_Exercise objective_
When you repeat the entries below, keep each word exactly as it is and drop the pictures.

---------- Recorded information

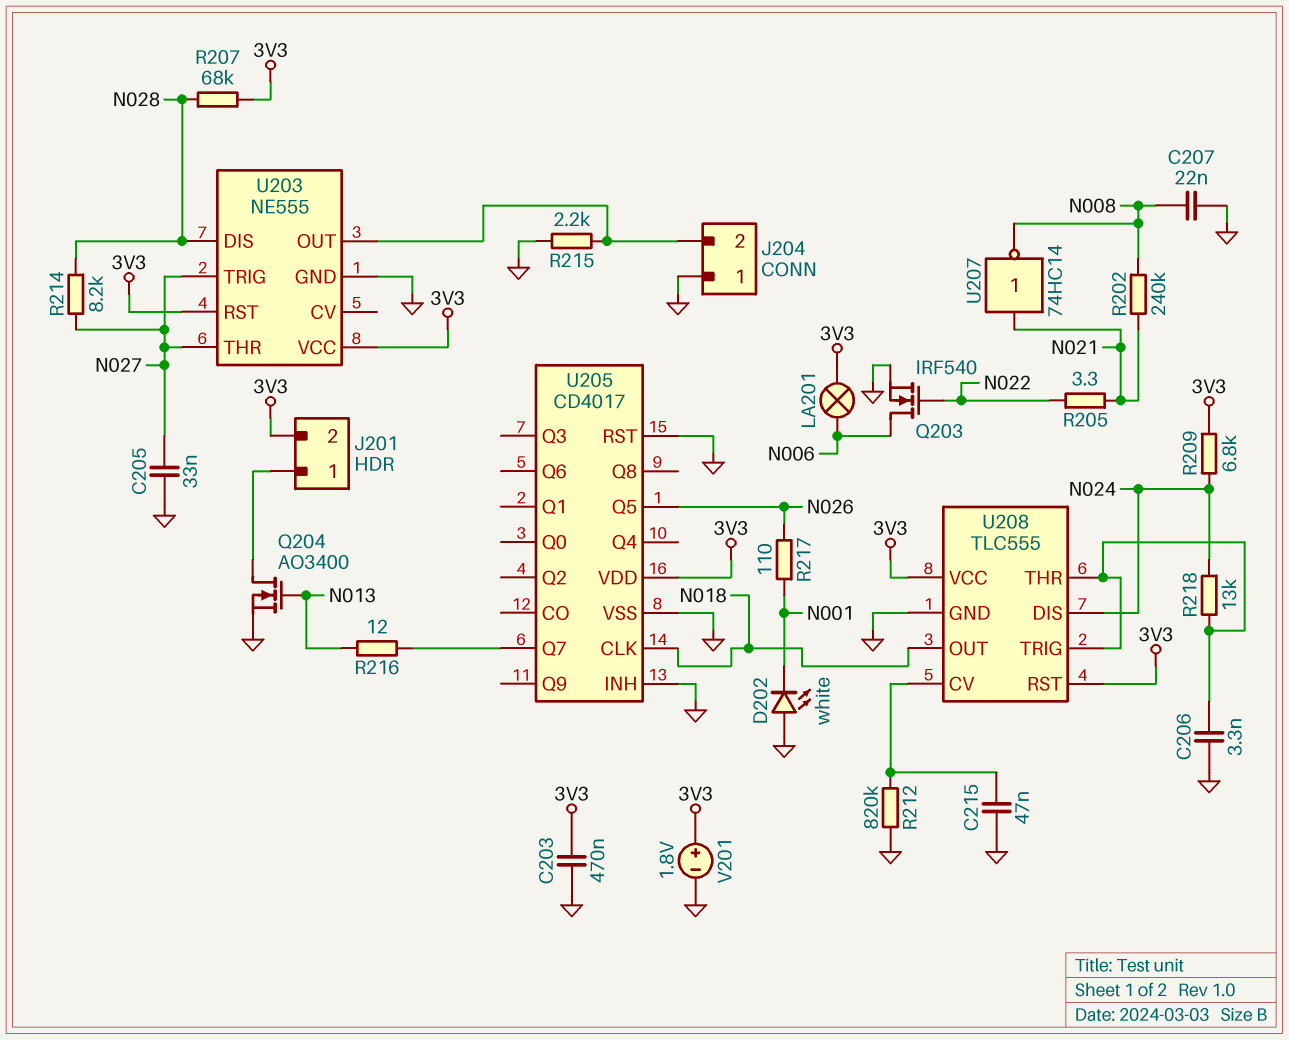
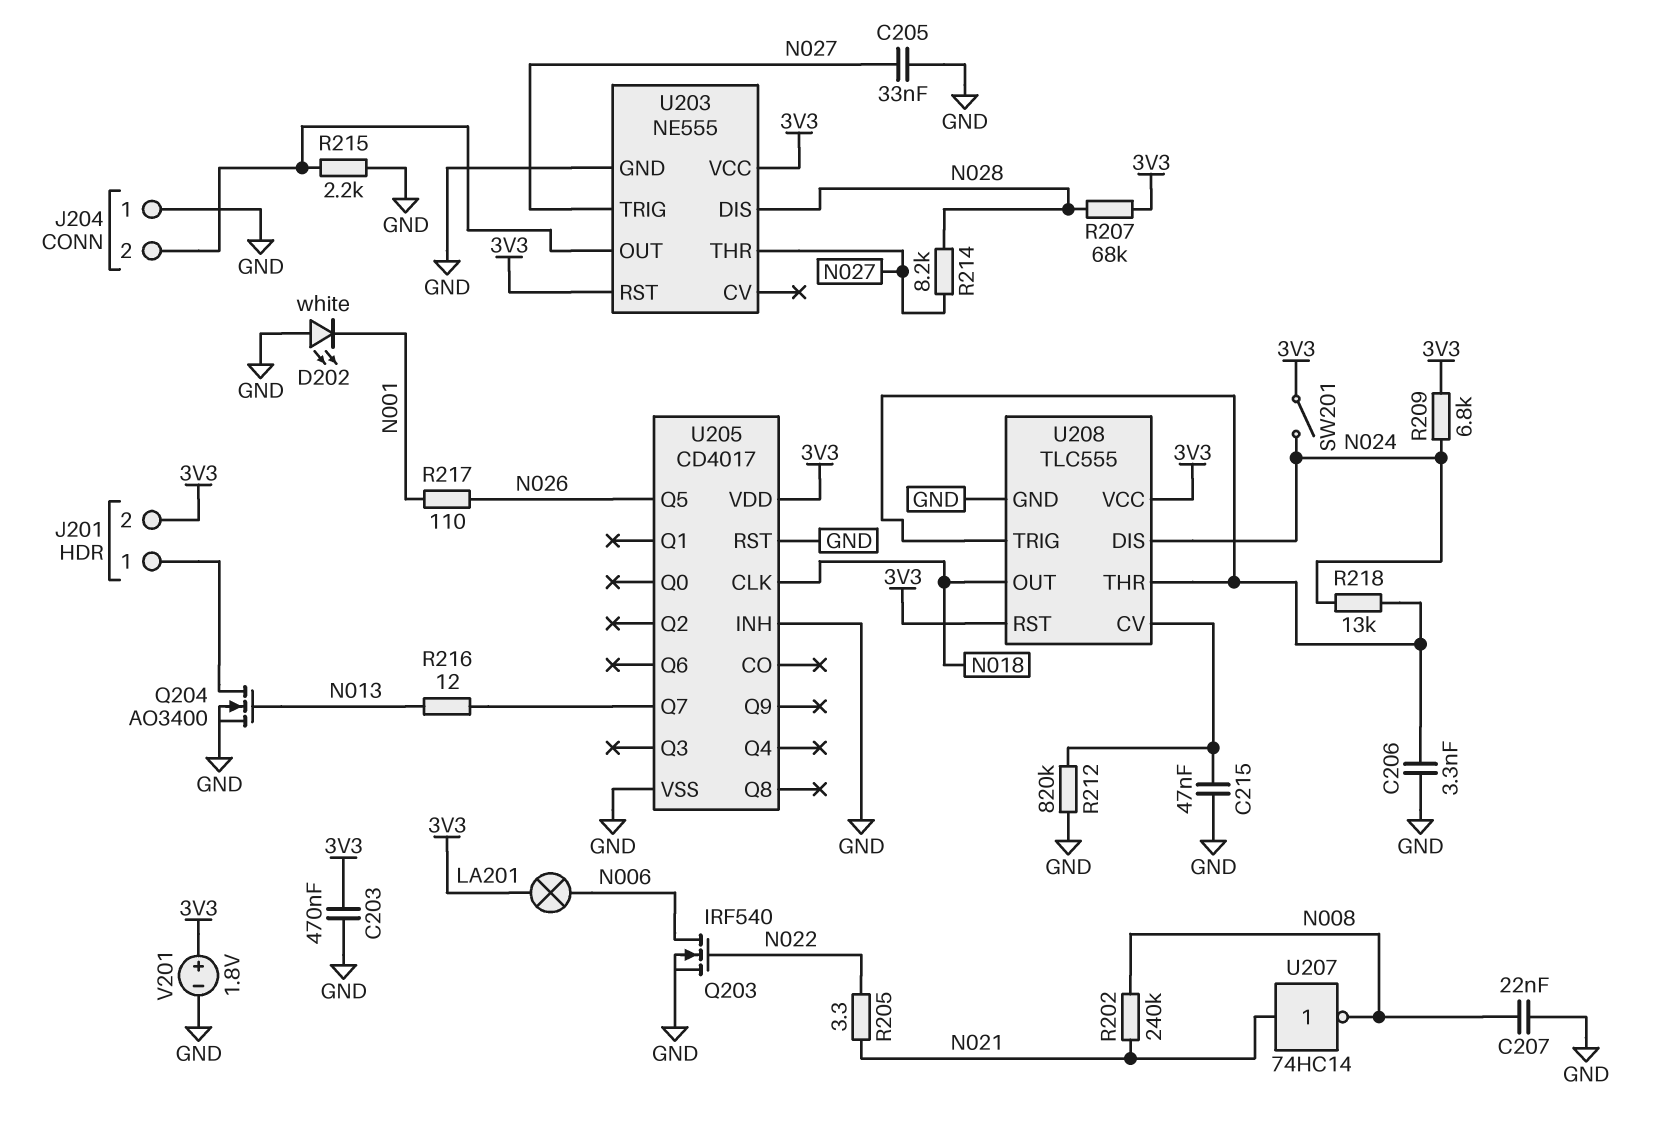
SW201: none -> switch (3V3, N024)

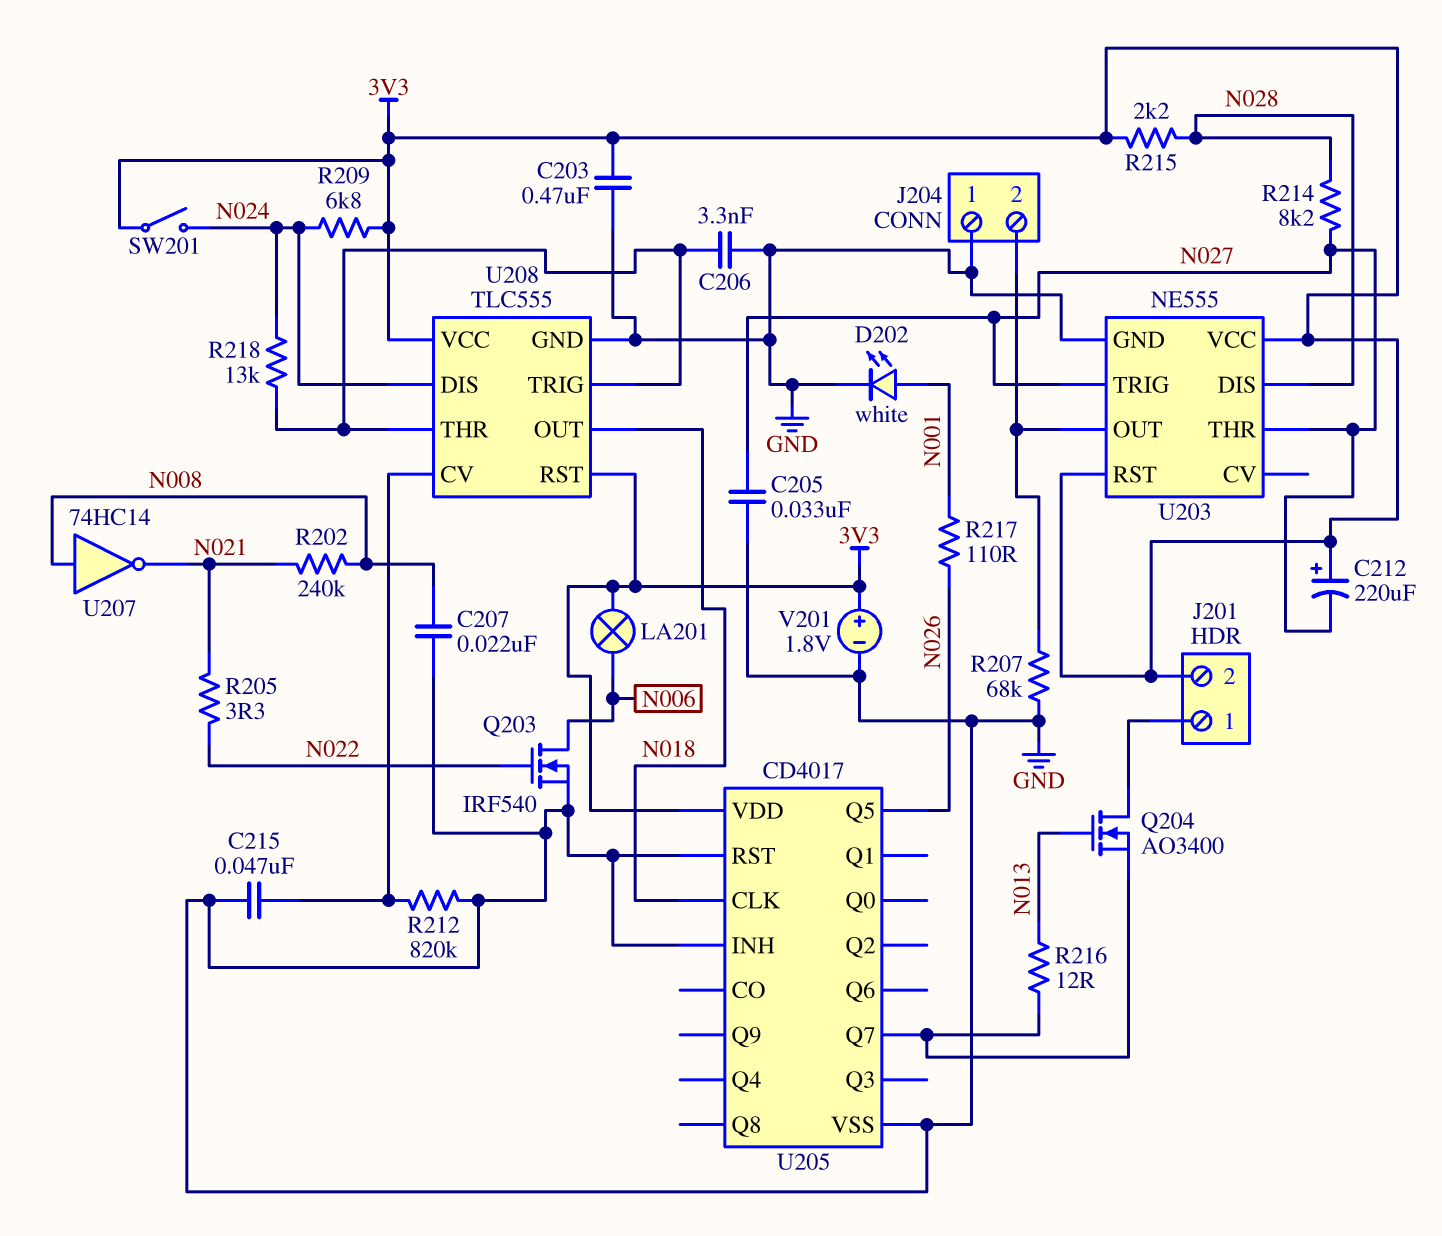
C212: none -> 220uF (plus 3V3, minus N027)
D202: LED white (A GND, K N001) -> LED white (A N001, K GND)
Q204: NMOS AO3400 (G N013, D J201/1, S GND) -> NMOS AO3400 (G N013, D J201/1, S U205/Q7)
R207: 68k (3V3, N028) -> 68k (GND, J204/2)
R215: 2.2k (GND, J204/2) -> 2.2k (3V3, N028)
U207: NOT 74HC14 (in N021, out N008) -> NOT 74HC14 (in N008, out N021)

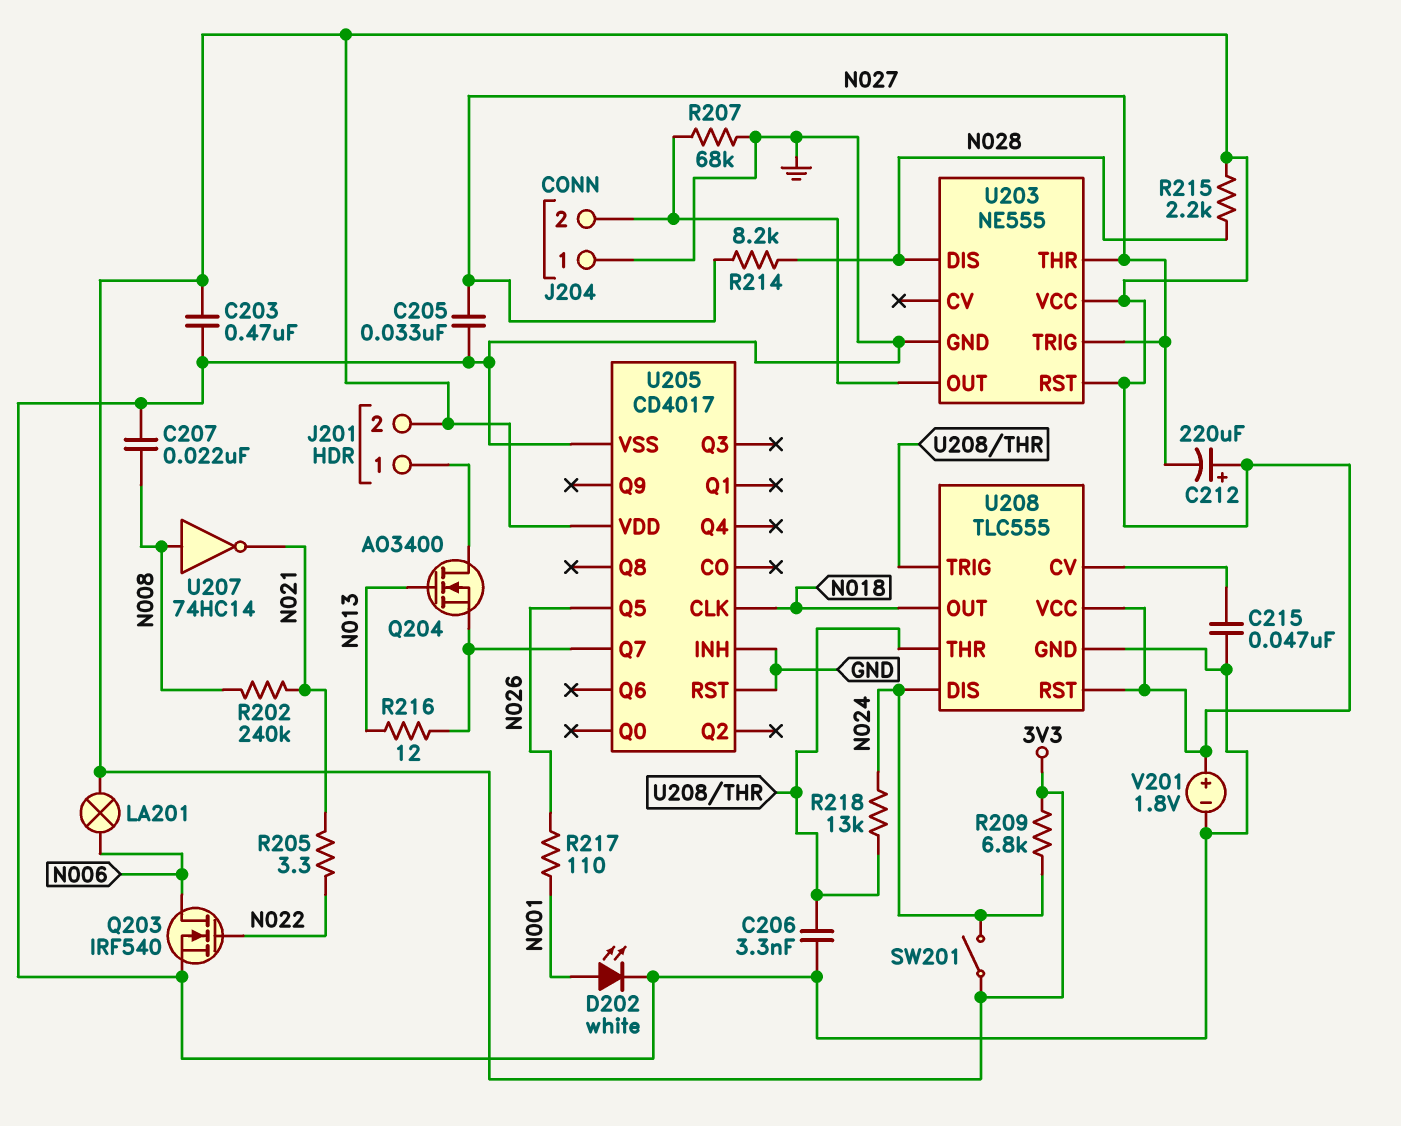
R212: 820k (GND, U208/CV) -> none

--------------------

_Solution_
SW201: none -> switch (3V3, N024)

C212: none -> 220uF (plus 3V3, minus N027)
D202: LED white (A GND, K N001) -> LED white (A N001, K GND)
Q204: NMOS AO3400 (G N013, D J201/1, S GND) -> NMOS AO3400 (G N013, D J201/1, S U205/Q7)
R207: 68k (3V3, N028) -> 68k (GND, J204/2)
R215: 2.2k (GND, J204/2) -> 2.2k (3V3, N028)
U207: NOT 74HC14 (in N021, out N008) -> NOT 74HC14 (in N008, out N021)

R212: 820k (GND, U208/CV) -> none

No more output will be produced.